## Work to complete:
The data below should be copied over with complete accuracy.

Saved data entries
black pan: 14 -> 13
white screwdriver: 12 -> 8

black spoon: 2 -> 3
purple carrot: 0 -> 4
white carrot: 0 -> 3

## Final answer:
black pan: 14 -> 13
white screwdriver: 12 -> 8

black spoon: 2 -> 3
purple carrot: 0 -> 4
white carrot: 0 -> 3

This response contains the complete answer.